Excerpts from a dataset
----------------
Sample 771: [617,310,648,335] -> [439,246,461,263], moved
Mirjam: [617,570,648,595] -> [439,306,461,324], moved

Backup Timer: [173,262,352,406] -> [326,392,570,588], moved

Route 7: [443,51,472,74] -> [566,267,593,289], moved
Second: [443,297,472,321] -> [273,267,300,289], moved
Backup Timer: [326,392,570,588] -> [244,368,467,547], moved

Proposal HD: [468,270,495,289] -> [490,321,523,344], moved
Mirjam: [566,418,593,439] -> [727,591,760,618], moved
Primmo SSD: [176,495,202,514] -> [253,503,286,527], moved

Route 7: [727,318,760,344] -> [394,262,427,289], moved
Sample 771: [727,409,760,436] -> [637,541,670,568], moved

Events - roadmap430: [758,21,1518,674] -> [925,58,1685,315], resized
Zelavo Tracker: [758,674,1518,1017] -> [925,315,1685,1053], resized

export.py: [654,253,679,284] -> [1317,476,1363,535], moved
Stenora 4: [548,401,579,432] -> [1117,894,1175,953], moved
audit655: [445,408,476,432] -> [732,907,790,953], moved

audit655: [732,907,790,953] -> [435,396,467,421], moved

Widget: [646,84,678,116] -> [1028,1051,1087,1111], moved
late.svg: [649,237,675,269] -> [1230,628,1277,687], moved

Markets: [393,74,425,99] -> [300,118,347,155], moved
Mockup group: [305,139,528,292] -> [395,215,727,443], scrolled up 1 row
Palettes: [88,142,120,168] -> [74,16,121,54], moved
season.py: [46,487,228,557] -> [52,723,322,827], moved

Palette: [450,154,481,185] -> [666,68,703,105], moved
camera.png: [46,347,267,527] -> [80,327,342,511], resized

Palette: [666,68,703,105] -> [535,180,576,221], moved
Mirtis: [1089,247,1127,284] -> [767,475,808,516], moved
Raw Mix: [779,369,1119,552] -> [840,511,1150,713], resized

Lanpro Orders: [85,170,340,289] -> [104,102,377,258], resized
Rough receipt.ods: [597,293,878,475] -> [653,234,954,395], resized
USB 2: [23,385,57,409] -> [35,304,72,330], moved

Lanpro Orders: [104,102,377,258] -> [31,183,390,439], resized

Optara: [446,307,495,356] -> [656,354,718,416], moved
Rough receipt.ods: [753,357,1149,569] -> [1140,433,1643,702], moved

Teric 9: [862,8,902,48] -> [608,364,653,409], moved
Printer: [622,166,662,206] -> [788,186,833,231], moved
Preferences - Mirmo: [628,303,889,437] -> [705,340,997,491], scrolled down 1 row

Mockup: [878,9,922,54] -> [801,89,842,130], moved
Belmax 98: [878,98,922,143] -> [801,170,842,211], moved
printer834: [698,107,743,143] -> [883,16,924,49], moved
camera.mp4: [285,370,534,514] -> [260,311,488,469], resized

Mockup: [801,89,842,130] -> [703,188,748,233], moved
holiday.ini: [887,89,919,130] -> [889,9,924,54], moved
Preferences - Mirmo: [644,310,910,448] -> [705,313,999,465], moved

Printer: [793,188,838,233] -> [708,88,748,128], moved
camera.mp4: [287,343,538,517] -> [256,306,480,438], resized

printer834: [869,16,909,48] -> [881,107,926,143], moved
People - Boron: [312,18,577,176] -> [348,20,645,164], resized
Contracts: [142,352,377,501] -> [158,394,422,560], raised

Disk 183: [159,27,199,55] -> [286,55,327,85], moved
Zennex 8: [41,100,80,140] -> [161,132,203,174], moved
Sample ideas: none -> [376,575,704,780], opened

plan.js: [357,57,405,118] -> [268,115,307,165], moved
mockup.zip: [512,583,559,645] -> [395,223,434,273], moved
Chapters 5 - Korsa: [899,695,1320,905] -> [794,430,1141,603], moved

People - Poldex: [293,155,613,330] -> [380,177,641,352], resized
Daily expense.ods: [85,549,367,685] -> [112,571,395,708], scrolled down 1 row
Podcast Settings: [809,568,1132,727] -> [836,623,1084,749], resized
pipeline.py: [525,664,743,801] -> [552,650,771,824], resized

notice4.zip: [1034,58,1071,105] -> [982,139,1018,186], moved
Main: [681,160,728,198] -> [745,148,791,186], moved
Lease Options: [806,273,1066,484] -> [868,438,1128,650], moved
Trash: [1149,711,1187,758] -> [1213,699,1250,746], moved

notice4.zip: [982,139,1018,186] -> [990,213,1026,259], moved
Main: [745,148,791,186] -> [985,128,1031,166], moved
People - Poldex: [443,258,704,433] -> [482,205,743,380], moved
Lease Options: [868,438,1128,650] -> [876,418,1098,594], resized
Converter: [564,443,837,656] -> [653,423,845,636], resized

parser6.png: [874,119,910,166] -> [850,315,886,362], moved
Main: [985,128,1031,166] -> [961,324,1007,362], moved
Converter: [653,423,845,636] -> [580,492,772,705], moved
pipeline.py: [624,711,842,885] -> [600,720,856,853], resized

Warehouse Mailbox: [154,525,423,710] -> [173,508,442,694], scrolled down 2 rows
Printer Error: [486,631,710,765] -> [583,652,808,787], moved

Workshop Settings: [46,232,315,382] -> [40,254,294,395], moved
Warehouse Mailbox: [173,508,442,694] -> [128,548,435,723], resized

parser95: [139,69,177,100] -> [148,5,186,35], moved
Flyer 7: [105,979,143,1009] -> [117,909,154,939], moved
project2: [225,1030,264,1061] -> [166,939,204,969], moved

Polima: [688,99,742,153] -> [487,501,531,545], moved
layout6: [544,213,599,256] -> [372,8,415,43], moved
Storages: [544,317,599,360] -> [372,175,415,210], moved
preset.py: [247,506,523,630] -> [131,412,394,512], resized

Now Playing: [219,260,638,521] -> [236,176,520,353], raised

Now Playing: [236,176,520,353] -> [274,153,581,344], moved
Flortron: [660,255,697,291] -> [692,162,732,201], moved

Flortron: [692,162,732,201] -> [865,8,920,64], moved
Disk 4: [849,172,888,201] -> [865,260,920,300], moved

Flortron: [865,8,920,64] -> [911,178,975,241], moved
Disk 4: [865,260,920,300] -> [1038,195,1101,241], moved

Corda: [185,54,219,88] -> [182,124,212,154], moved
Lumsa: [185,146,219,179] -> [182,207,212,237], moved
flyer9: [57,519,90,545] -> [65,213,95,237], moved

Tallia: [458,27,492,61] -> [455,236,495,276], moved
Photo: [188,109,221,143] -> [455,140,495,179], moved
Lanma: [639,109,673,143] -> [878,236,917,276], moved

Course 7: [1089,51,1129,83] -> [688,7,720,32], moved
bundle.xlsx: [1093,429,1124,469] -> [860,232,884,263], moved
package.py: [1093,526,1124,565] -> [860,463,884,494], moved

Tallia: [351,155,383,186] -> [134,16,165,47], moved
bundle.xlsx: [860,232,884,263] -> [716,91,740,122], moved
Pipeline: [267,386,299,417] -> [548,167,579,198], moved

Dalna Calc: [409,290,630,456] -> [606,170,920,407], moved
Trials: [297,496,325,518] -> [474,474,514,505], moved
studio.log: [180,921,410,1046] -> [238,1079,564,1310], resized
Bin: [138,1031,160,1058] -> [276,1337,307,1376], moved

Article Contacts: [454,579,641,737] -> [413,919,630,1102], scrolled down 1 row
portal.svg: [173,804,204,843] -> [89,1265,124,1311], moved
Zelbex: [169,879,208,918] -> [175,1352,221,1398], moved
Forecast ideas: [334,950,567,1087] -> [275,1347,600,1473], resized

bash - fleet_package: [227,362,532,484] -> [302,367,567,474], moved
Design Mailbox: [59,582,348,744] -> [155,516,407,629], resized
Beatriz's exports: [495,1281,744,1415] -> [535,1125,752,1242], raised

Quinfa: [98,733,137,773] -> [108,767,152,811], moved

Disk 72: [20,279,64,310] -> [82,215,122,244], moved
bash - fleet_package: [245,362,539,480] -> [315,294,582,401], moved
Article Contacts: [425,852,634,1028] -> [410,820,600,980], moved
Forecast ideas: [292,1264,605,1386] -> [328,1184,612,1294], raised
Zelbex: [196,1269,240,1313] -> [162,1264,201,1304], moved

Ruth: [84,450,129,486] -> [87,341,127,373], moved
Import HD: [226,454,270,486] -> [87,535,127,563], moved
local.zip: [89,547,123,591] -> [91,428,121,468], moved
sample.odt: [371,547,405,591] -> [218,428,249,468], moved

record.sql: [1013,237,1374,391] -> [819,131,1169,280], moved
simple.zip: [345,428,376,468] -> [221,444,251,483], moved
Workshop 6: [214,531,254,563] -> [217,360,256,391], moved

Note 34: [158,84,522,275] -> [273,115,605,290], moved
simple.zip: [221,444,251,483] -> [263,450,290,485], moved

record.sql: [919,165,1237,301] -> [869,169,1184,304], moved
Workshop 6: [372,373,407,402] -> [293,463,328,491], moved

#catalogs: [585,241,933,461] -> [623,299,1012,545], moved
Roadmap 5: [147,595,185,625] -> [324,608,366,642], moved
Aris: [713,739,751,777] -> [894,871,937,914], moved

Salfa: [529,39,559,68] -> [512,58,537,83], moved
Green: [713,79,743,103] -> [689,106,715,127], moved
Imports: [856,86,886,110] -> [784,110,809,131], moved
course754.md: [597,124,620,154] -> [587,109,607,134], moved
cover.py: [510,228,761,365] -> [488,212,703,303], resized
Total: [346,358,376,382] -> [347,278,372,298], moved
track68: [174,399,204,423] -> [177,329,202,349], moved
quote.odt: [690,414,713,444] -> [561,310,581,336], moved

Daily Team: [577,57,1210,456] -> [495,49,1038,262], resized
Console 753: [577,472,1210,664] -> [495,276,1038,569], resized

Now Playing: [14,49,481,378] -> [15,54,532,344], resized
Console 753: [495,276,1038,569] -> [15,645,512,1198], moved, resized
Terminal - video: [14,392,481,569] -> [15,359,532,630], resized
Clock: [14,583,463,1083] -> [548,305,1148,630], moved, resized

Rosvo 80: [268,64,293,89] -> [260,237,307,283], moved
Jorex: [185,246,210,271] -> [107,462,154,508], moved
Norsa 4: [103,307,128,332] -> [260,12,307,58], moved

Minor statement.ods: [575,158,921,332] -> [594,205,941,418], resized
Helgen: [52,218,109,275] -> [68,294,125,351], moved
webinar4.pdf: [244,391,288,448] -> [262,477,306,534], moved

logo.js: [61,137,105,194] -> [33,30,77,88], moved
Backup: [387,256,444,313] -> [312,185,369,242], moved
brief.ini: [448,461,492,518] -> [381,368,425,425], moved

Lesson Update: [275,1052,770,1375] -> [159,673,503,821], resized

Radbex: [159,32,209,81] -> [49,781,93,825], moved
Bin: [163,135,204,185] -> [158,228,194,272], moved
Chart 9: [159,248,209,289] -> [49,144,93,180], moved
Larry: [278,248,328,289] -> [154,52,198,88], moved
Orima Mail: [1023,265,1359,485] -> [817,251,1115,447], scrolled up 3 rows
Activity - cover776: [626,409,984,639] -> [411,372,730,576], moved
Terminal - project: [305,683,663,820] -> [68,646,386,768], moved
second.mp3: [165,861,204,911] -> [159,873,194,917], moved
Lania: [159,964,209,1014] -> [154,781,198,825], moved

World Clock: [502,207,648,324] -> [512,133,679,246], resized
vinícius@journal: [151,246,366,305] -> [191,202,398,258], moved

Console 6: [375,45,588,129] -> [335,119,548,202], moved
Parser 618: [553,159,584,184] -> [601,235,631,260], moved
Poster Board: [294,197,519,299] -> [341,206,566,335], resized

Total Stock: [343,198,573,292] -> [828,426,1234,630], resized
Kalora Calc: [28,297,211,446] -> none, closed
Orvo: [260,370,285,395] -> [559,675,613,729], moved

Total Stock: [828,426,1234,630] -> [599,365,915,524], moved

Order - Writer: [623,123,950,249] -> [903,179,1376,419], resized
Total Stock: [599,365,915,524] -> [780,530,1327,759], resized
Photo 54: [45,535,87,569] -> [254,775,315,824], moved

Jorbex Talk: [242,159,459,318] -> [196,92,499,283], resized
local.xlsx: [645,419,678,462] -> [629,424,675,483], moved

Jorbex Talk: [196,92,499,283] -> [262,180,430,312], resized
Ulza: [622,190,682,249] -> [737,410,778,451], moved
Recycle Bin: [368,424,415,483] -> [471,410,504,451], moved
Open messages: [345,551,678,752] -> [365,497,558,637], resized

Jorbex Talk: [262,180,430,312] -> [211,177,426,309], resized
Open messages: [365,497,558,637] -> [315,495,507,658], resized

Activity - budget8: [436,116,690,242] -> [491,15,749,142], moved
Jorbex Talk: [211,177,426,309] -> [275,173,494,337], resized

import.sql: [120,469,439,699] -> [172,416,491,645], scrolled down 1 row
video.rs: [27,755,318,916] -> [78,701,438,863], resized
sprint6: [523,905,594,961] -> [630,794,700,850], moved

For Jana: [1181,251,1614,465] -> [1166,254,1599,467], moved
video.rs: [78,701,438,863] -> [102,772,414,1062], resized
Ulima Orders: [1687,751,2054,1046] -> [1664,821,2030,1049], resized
----------------
» **ASSIGNMENT**
If a line in the records contains the word "Forecast", copy it.

» **YOUR SOLUTION**
Forecast ideas: [334,950,567,1087] -> [275,1347,600,1473], resized
Forecast ideas: [292,1264,605,1386] -> [328,1184,612,1294], raised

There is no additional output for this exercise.